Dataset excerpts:
----
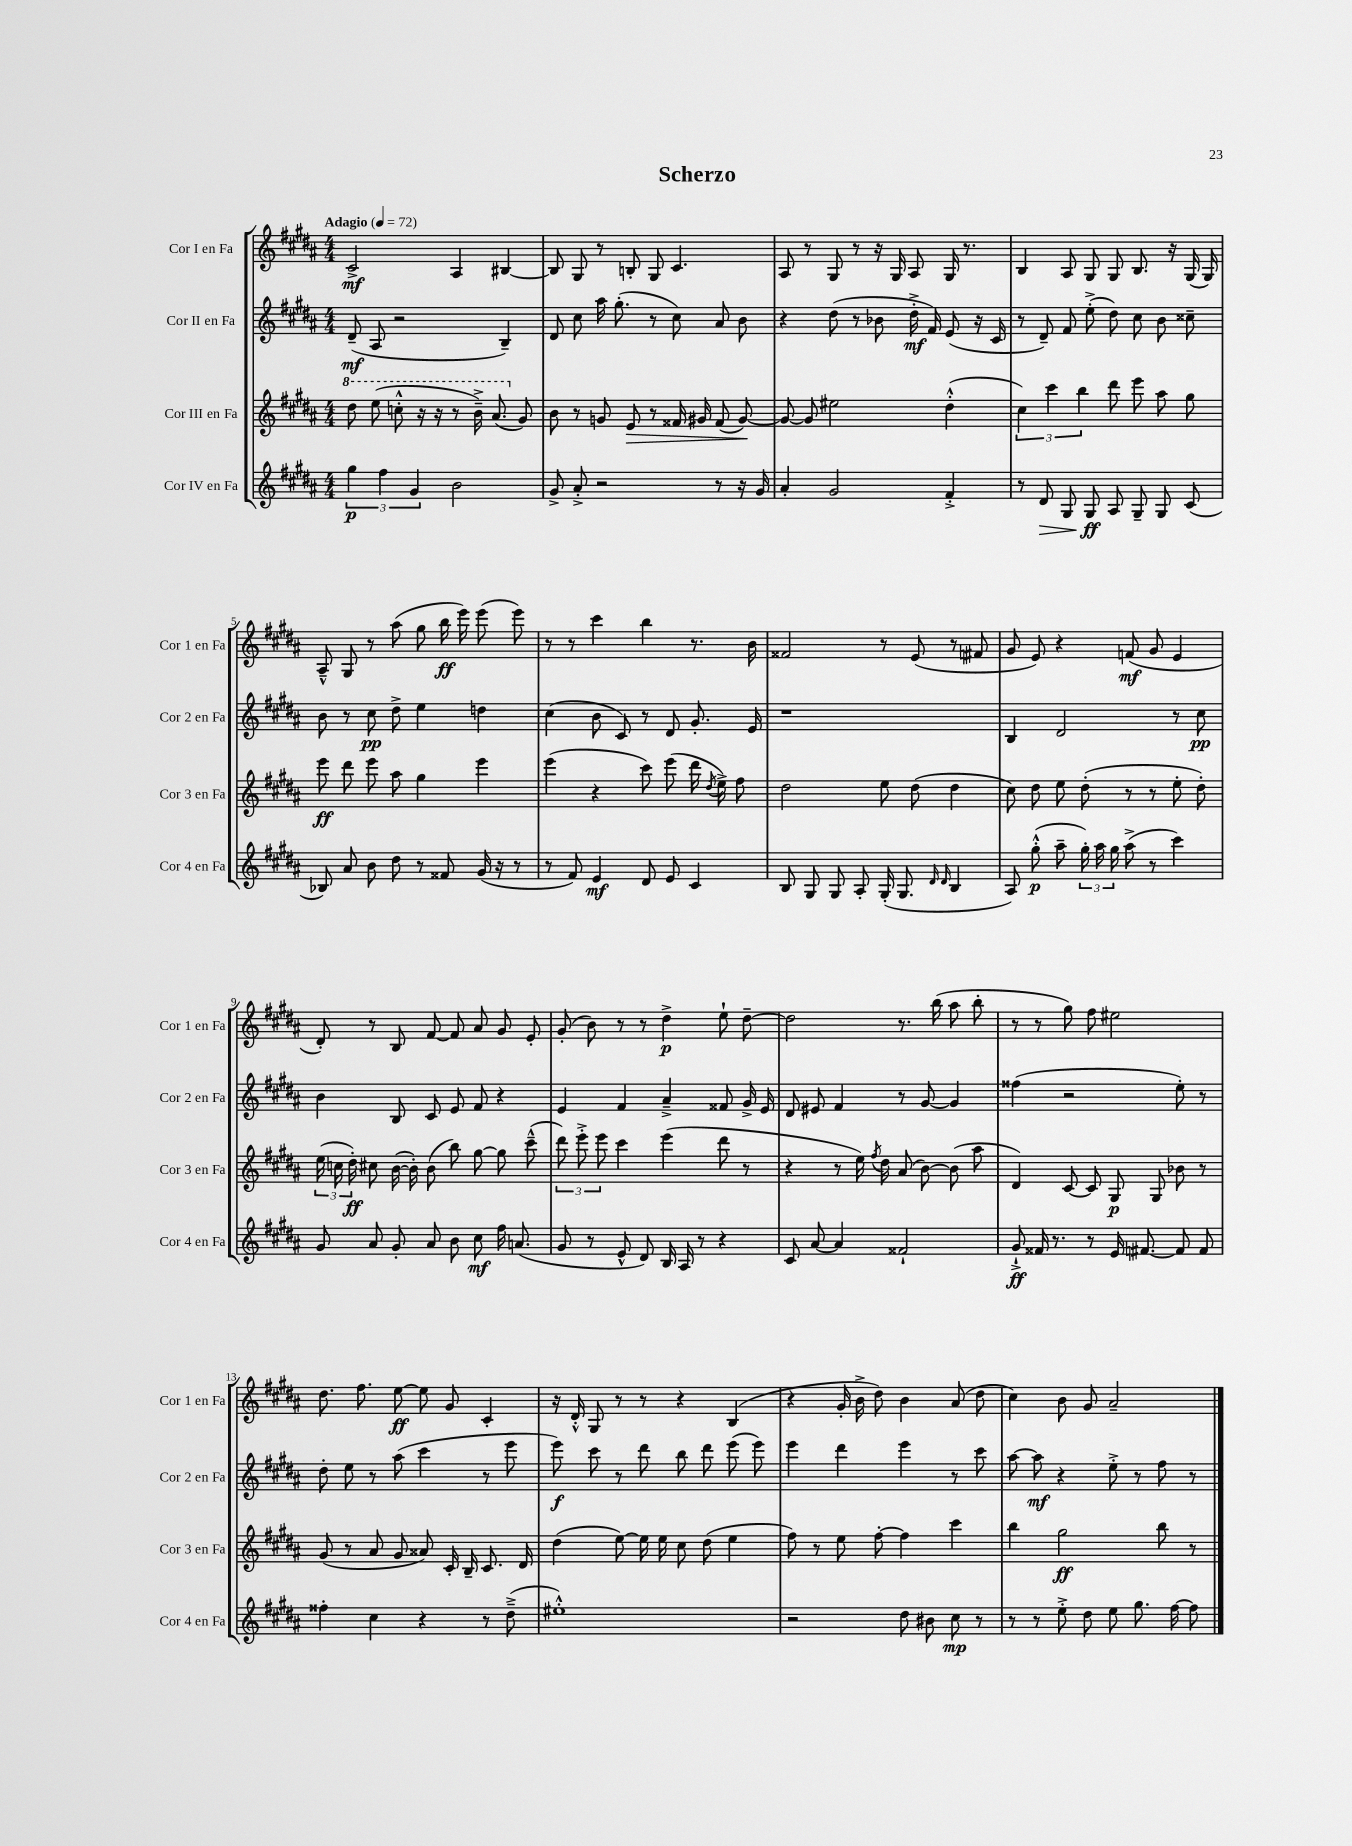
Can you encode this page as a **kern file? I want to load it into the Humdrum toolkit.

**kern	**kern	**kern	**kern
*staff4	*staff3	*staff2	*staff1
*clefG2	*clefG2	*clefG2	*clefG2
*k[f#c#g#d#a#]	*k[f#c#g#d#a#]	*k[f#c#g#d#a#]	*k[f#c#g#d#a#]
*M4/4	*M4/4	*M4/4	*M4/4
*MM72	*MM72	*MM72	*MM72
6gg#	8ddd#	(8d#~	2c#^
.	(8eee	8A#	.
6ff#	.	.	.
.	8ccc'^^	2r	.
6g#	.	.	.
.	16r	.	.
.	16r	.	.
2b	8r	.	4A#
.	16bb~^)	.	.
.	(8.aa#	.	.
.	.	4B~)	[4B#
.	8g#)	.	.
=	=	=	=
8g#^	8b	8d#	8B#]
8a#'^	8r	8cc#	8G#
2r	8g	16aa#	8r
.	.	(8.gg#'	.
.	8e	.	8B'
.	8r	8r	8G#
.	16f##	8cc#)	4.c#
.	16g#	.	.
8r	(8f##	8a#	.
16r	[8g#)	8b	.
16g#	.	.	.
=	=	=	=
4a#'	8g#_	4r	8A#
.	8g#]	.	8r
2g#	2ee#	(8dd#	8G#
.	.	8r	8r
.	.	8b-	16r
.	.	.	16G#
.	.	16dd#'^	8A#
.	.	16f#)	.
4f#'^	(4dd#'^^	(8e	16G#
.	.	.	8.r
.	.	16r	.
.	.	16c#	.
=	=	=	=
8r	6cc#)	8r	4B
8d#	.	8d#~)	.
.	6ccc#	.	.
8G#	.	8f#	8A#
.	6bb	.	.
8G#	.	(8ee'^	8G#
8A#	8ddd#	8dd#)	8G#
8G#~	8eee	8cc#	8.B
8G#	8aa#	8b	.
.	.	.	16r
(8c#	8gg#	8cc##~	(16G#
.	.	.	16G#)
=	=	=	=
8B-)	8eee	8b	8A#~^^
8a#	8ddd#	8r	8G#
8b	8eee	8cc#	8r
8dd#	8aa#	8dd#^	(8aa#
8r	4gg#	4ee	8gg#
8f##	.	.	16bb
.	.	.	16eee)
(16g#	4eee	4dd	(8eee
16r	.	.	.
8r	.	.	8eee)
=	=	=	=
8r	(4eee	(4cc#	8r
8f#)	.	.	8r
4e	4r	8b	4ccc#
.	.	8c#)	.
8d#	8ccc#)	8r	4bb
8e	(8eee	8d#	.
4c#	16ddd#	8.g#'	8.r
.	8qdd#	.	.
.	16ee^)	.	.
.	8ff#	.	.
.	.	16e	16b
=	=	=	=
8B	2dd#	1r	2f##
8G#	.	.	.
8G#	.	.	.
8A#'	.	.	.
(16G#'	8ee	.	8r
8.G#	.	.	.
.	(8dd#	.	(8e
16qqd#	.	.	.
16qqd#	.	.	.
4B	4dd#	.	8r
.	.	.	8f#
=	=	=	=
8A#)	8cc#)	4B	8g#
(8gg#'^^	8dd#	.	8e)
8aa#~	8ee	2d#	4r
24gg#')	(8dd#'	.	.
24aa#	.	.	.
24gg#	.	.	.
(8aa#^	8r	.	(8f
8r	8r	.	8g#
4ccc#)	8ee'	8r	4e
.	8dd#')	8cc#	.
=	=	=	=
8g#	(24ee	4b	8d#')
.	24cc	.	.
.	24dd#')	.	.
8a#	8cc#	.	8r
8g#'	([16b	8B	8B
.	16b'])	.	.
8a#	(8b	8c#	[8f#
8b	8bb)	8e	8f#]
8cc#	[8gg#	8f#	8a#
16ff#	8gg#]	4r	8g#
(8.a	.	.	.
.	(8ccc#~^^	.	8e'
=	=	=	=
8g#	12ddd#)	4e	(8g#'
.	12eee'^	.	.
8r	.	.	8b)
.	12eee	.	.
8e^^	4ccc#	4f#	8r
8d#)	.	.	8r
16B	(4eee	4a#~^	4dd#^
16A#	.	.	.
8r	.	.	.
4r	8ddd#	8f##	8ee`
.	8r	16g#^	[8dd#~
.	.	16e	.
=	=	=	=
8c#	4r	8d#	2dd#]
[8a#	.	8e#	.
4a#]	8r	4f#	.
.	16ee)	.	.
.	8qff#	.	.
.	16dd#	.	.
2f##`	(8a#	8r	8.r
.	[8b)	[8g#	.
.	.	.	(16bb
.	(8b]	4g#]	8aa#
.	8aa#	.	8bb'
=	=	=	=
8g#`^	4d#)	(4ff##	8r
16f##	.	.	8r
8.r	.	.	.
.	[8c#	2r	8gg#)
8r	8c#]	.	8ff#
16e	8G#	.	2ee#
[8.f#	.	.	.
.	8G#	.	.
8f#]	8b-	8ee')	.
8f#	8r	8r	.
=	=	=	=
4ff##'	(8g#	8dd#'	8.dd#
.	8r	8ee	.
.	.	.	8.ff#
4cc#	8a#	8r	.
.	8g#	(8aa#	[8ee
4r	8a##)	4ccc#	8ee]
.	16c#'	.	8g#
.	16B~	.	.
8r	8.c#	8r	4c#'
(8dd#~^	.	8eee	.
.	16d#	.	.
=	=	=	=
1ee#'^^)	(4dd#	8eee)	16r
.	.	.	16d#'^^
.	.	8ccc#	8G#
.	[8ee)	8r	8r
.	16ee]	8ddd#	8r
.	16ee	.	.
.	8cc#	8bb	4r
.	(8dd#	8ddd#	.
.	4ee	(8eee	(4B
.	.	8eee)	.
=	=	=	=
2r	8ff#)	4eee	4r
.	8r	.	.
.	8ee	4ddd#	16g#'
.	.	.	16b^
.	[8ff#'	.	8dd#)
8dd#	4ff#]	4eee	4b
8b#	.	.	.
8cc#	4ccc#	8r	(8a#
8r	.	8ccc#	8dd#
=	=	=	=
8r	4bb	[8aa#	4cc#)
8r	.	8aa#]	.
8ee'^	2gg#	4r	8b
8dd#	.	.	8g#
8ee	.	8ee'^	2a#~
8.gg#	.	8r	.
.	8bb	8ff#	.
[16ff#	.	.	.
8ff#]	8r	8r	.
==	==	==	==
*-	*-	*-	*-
----
DO THIS: Display every line of the records above that contains the string "kern".

CORRECT RESULT:
Can you encode this page as a **kern file? I want to load it into the Humdrum toolkit.
**kern	**kern	**kern	**kern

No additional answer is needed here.